Items in a dataset:

++++++++++

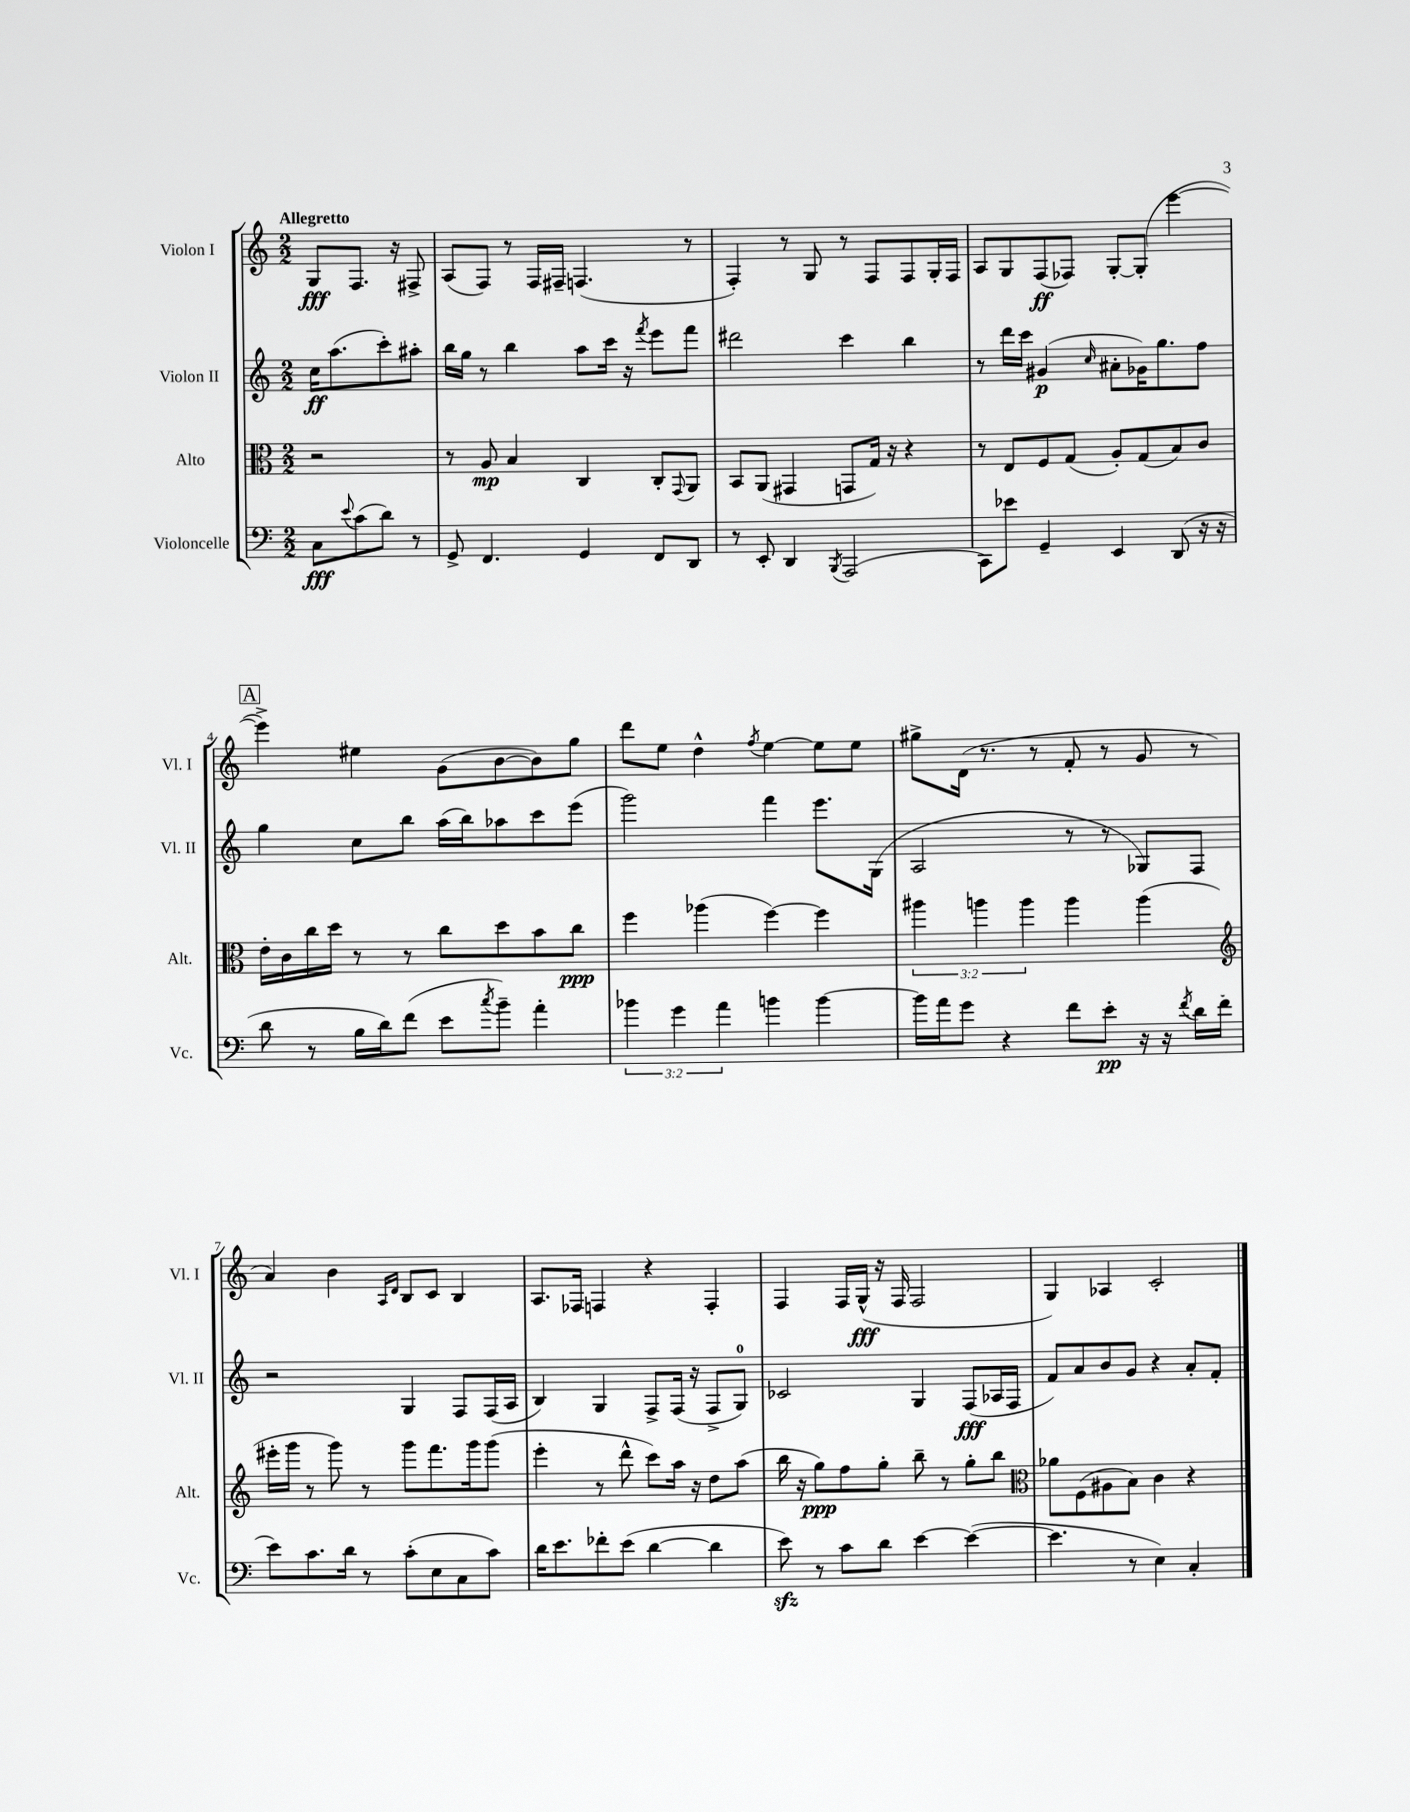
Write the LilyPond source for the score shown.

<<
\new StaffGroup <<
\new Staff = "s0" \with { instrumentName = "Violon I" shortInstrumentName = "Vl. I" } {
    \clef treble \key c \major \numericTimeSignature \time 2/2 \partial 2 \tempo "Allegretto"
    g8\fff f8. r16 fis8-> |
    a8( f8) r8 f16 fis16-- f4.( r8 |
    f4-.) r8 g8 r8 f8 f8 g16-. f16 |
    a8 g8 f8\ff( fes8) g8~-. g8-.( e'''4~ |
    \mark \markup { \box "A" } e'''4->) eis''4 g'8( b'8~ b'8) g''8 |
    d'''8 e''8 d''4-^ \acciaccatura { f''8 } e''4~ e''8 e''8 |
    gis''8-> d'16( r8. r8 f'8-. r8 g'8 r8 |
    a'4) b'4 \grace { a16 d'16 } b8 c'8 b4 |
    a8. fes16 f4 r4 f4-. |
    f4 f16 g16-^\fff( r16 f16 f2 |
    g4) aes4 c'2-. \bar "|." |
}
\new Staff = "s1" \with { instrumentName = "Violon II" shortInstrumentName = "Vl. II" } {
    \clef treble \key c \major \numericTimeSignature \time 2/2 \partial 2
    c''16\ff a''8.( c'''8-.) ais''8-. |
    b''16 g''16 r8 b''4 a''8 c'''16 r16 \acciaccatura { f'''8 } e'''8 f'''8 |
    dis'''2 c'''4 b''4 |
    r8 d'''16 c'''16 gis'4\p( \grace { c''16 } ais'8-. ges'16) g''8. f''8 |
    \mark \markup { \box "A" } g''4 c''8 b''8 a''16( b''16) aes''8 c'''8 e'''8( |
    g'''2) f'''4 e'''8. g16( |
    a2 r8 r8 ges8) f8 |
    r2 g4 f8 f16( a16 |
    b4) g4 f8-> f16( r16 f8-> g8-0) |
    ces'2 g4 f8\fff( aes16 f16 |
    f'8) a'8 b'8 g'8 r4 a'8-. f'8-. \bar "|." |
}
\new Staff = "s2" \with { instrumentName = "Alto" shortInstrumentName = "Alt." } {
    \clef alto \key c \major \numericTimeSignature \time 2/2 \override Staff.TupletNumber.text = #tuplet-number::calc-fraction-text \partial 2
    r2 |
    r8 a8\mp b4 c4 c8-. \appoggiatura { g,8 } a,8 |
    b,8 a,8( gis,4 g,8 g16) r16 r4 |
    r8 e8 f8 g8( a8-.) g8( b8) c'8 |
    \mark \markup { \box "A" } e'16-. c'16 c''16 d''16 r8 r8 c''8 d''8 b'8 c''8\ppp |
    f''4 aes''4( f''4~) f''4 |
    \tuplet 3/2 { ais''4 a''4 a''4 } a''4 a''4( |
    \clef treble eis'''16-. g'''16 r8 g'''8) r8 g'''8 f'''8. g'''16 g'''8( |
    e'''4-. r8 d'''8-^ c'''8) a''16 r16 d''8 a''8( |
    b''16 r16 g''8\ppp) f''8 g''8-. b''8-- r8 g''8-. b''8 |
    \clef alto aes'8 f8( ais8 b8) c'4 r4 \bar "|." |
}
\new Staff = "s3" \with { instrumentName = "Violoncelle" shortInstrumentName = "Vc." } {
    \clef bass \key c \major \numericTimeSignature \time 2/2 \override Staff.TupletNumber.text = #tuplet-number::calc-fraction-text \partial 2
    c8\fff \appoggiatura { e'8 } c'8( d'8) r8 |
    g,8-> f,4. g,4 f,8 d,8 |
    r8 e,8-. d,4 \acciaccatura { b,,8 } a,,2( |
    c,8) ees'8 g,4-- e,4 d,8( r16 r16 |
    \mark \markup { \box "A" } d'8 r8 b16 d'16) f'8( e'8 \acciaccatura { c''8 } b'8--) a'4-. |
    \tuplet 3/2 { bes'4 g'4 a'4 } b'4 b'4~ |
    b'16 a'16 g'8 r4 f'8 e'8-.\pp r16 r16 \acciaccatura { f'8 } d'16 f'16( |
    e'8) c'8. d'16 r8 c'8-.( e8 c8 c'8) |
    d'16 e'8. fes'8-. e'8( d'4~ d'4 |
    e'8\sfz) r8 c'8 d'8 e'4~ e'4~( |
    e'4. r8 e4) c4-. \bar "|." |
}
>>
>>
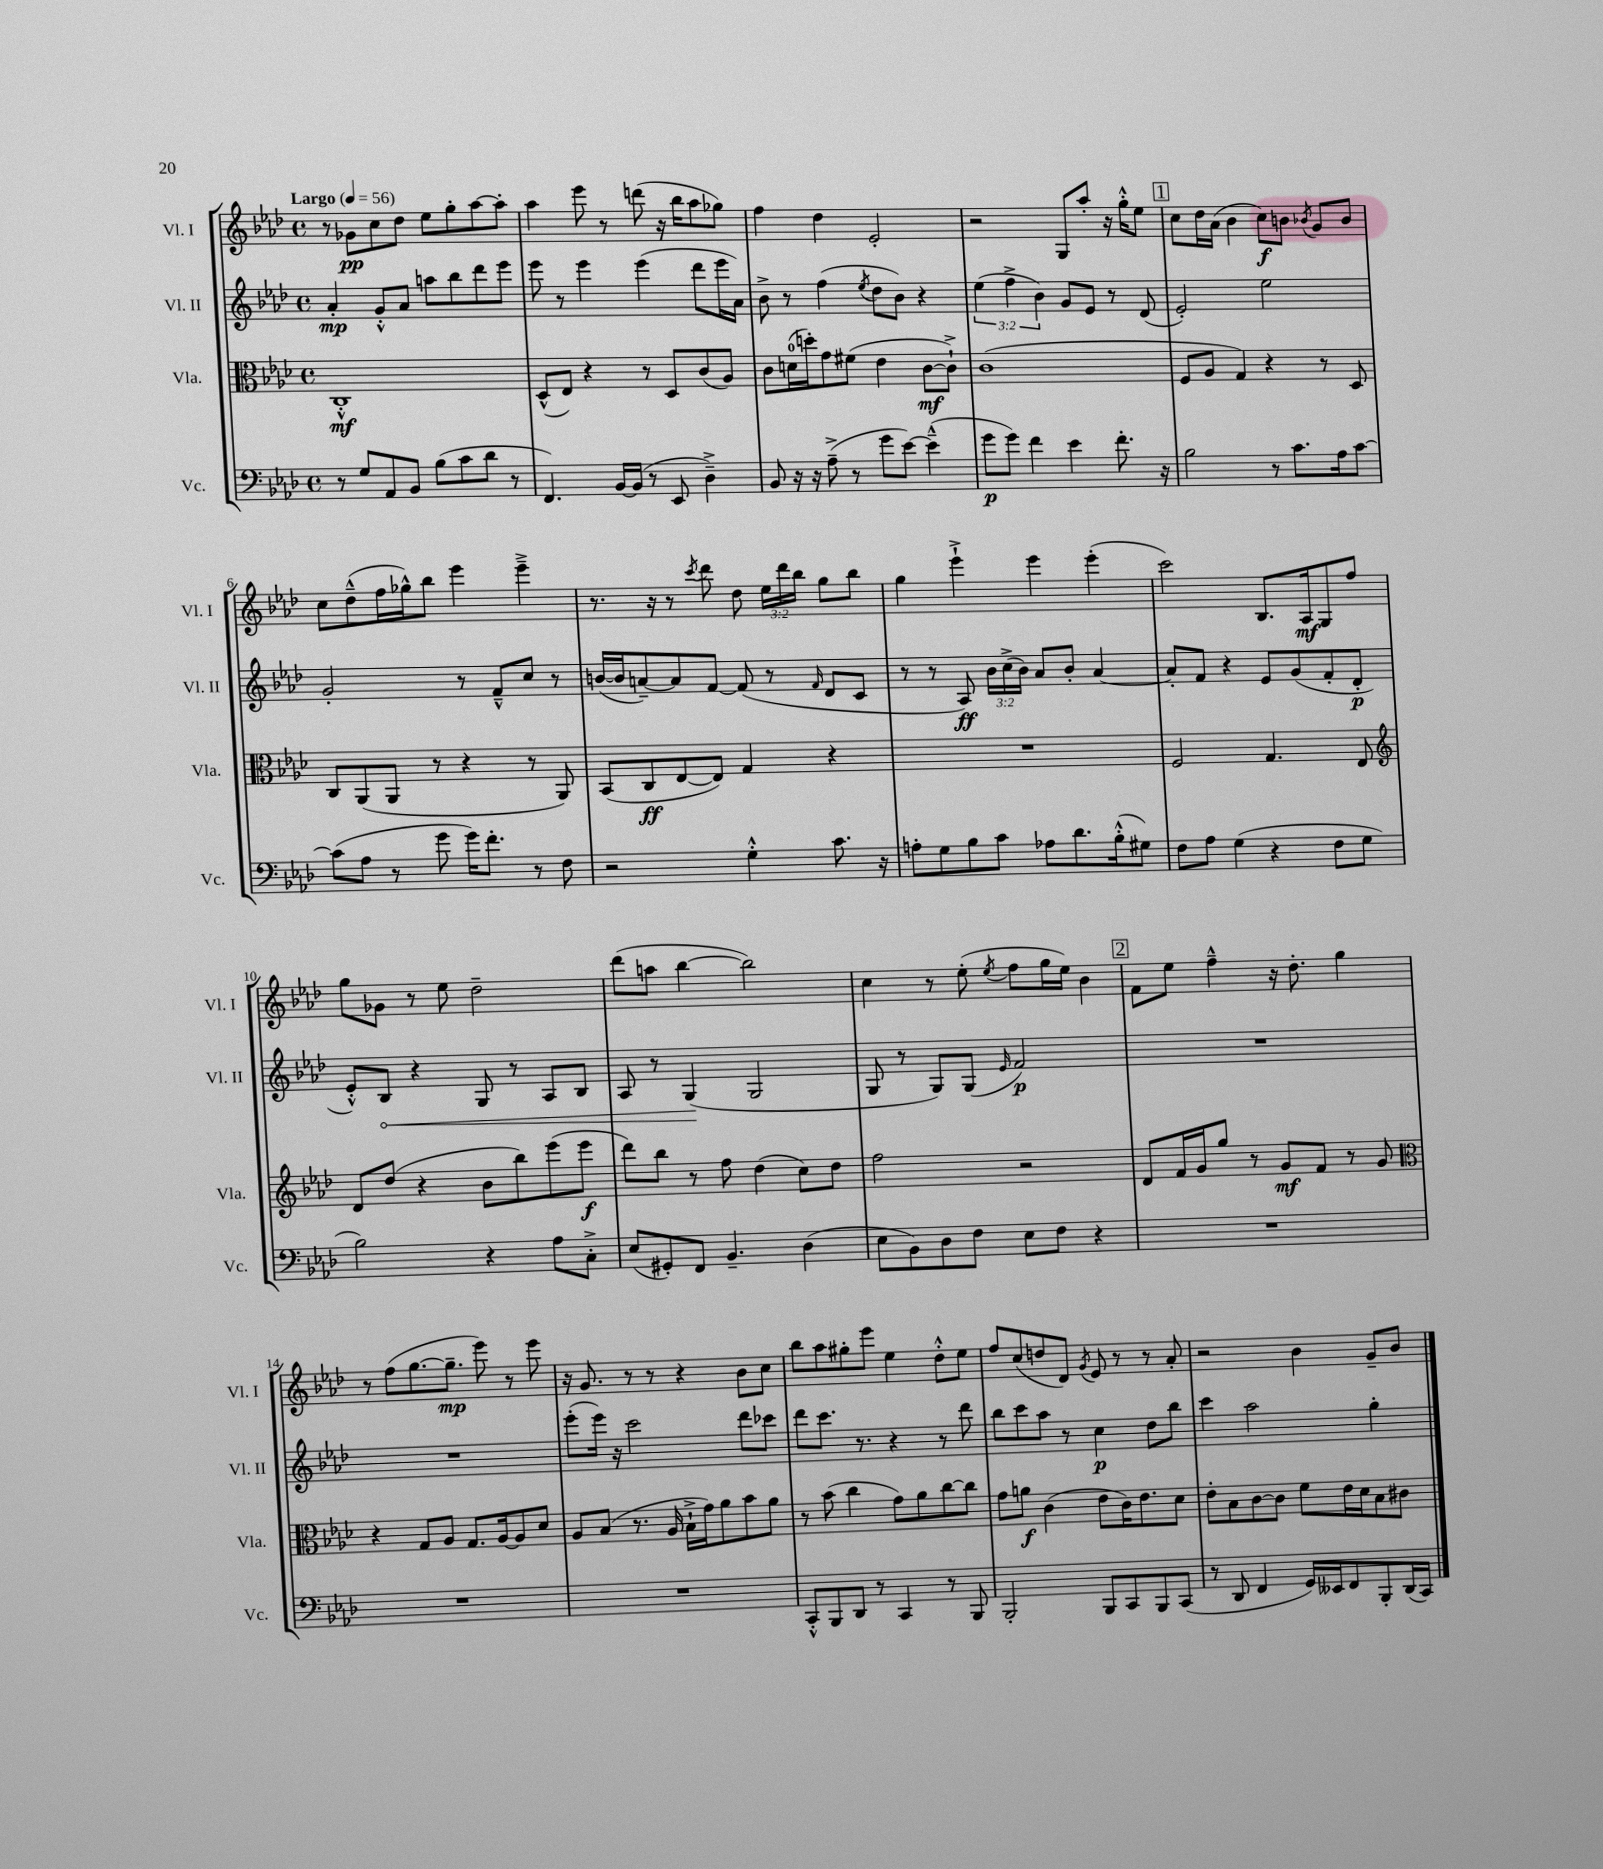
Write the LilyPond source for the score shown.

<<
\new StaffGroup <<
\new Staff = "s0" \with { instrumentName = "Vl. I" shortInstrumentName = "Vl. I" } {
    \clef treble \key aes \major \defaultTimeSignature \time 4/4 \override Staff.TupletNumber.text = #tuplet-number::calc-fraction-text \tempo "Largo" 4 = 56
    \autoBeamOff r8 ges'8[\pp c''8 des''8] ees''8[ g''8-. aes''8~ aes''8]-. |
    aes''4 ees'''8 r8 d'''8( r16 bes''16[ aes''8 ges''8]) |
    f''4 des''4 ees'2-. |
    r2 g8[ aes''8]-. r16 g''16[-.-^ ees''8] |
    \mark \markup { \box "1" } c''8[ des''16 aes'16]( bes'4 c''8[\f) b'8] \acciaccatura { bes'8 } g'8[ bes'8] |
    c''8[ des''8---^( f''16 ges''16-^) bes''8] ees'''4 ees'''4---> |
    r8. r16 r8 \acciaccatura { c'''8 } des'''8 des''8 \tuplet 3/2 { ees''16[ des'''16 bes''16] } g''8[ bes''8] |
    g''4 ees'''4-!-> ees'''4 ees'''4-.( |
    c'''2) bes8.[ aes16\mf g8 f''8] |
    g''8[ ges'8] r8 ees''8 des''2-- |
    des'''8[( a''8] bes''4~ bes''2) |
    c''4 r8 ees''8-.( \acciaccatura { ees''8 } f''8[ g''16 ees''16]) bes'4 |
    \mark \markup { \box "2" } f'8[ ees''8] f''4---^ r16 des''8.-. g''4 |
    r8 f''8[( g''8.~ g''8.]--\mp ees'''8) r8 ees'''8 |
    r16 g'8. r8 r8 r4 bes'8[ c''8] |
    bes''8[ aes''8 gis''8-. ees'''8] ees''4 des''8[-.-^ ees''8] |
    f''8[ c''8( d''8 des'8]) \acciaccatura { g'8 } ees'8 r8 r8 aes'8-. |
    r2 bes'4 g'8[-- bes'8] \bar "|." |
}
\new Staff = "s1" \with { instrumentName = "Vl. II" shortInstrumentName = "Vl. II" } {
    \clef treble \key aes \major \defaultTimeSignature \time 4/4 \override Staff.TupletNumber.text = #tuplet-number::calc-fraction-text
    \autoBeamOff aes'4-.\mp g'8[-.-^ aes'8] a''8[ bes''8 des'''8 ees'''8] |
    ees'''8 r8 ees'''4 ees'''4( des'''8[ ees'''16 aes'16]) |
    bes'8-> r8 f''4( \acciaccatura { ees''8 } des''8[ bes'8]) r4 |
    \tuplet 3/2 { ees''4( f''4-> bes'4) } g'8[ ees'8] r8 des'8( |
    \mark \markup { \box "1" } ees'2-.) ees''2 |
    g'2-. r8 f'8[---^ c''8] r8 |
    b'16[~( b'16 a'8~--) a'8 f'8]~ f'8( r8 \grace { f'16 } des'8[ c'8] |
    r8 r8 aes8\ff) \tuplet 3/2 { bes'16[ c''16->( bes'16]) } aes'8[ bes'8]-. aes'4~ |
    aes'8[-. f'8] r4 ees'8[ g'8( f'8-. des'8]-.\p |
    ees'8[-.-^) \once \override Hairpin.circled-tip = ##t bes8]\< r4 g8 r8 aes8[ bes8] |
    aes8 r8 g4\!( g2 |
    g8 r8 g8[) g8]( \grace { ees'16 } f'2\p) |
    \mark \markup { \box "2" } R1 |
    R1 |
    ees'''8[-.( ees'''16]) r16 c'''2 des'''8[ ces'''8] |
    des'''8[ c'''8.] r8. r4 r8 des'''8 |
    bes''8[ c'''8 aes''8] r8 c''4\p des''8[ bes''8] |
    c'''4 aes''2 g''4-. \bar "|." |
}
\new Staff = "s2" \with { instrumentName = "Vla." shortInstrumentName = "Vla." } {
    \clef alto \key aes \major \defaultTimeSignature \time 4/4
    \autoBeamOff c1-.-^\mf |
    des8[-^( ees8]) r4 r8 des8[ c'8( aes8]) |
    c'8[ d'16-0( d''16-.) g'8 fis'8]( ees'4 c'8[~\mf c'8]-!->) |
    c'1( |
    \mark \markup { \box "1" } f8[ aes8] g4) r4 r8 des8 |
    c8[ aes,8( aes,8] r8 r4 r8 aes,8) |
    bes,8[( c8\ff ees8~ ees8]) g4 r4 |
    R1 |
    f2 g4. ees8 |
    \clef treble des'8[ des''8]( r4 bes'8[ bes''8) ees'''8( ees'''8]\f |
    des'''8[) bes''8] r8 f''8 des''4( c''8[) des''8] |
    f''2 r2 |
    \mark \markup { \box "2" } des'8[ f'16 g'16 g''8] r8 g'8[\mf f'8] r8 g'8 |
    \clef alto r4 g8[ aes8] g8.[ aes16~ aes8 des'8] |
    aes8[ bes8]( r8. aes16 bes16[-!-> g'16) aes'8 bes'8 aes'8] |
    r8 bes'8( c''4 g'8[) aes'8 c''8~ c''8] |
    g'8[ a'8]\f c'4( ees'8[ c'16) ees'8. des'8] |
    ees'8[-. bes8 c'8~ c'8] f'8[ ees'16 des'16 bes8 cis'8] \bar "|." |
}
\new Staff = "s3" \with { instrumentName = "Vc." shortInstrumentName = "Vc." } {
    \clef bass \key aes \major \defaultTimeSignature \time 4/4
    \autoBeamOff r8 g8[ aes,8 bes,8] bes8[( c'8 des'8] r8 |
    f,4.) bes,16[~ bes,16]( r8 ees,8 des4--->) |
    bes,8 r16 r16 aes8--->( r8 g'8[ ees'8]~) ees'4---^( |
    g'8[\p g'8]) f'4 ees'4 f'8.-. r16 |
    \mark \markup { \box "1" } bes2 r8 c'8.[ aes16 c'8]~ |
    c'8[( aes8] r8 g'8 g'16[) f'8.]-. r8 f8 |
    r2 g4-.-^ c'8. r16 |
    a8[-. g8 bes8 c'8] aes8[ des'8. bes16-.-^( gis8]) |
    f8[ aes8] g4( r4 f8[ g8] |
    bes2) r4 aes8[ c8]-.-> |
    ees8[( gis,8-.) f,8] bes,4.-- des4( |
    ees8[ bes,8) des8 f8] ees8[ f8] r4 |
    \mark \markup { \box "2" } R1 |
    R1 |
    R1 |
    c,8[-.-^ bes,,8 des,8] r8 c,4 r8 bes,,8 |
    bes,,2-. bes,,8[ c,8 bes,,8 c,8]( |
    r8 des,8 f,4 g,16[) eeses,16 f,8 bes,,8-. des,16( c,16]) \bar "|." |
}
>>
>>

++++++++++

AIM OF THE TASK:
How many lines in the items contain the string "defaultTimeSignature"? Reply with the number alone.

TASK ANSWER:
4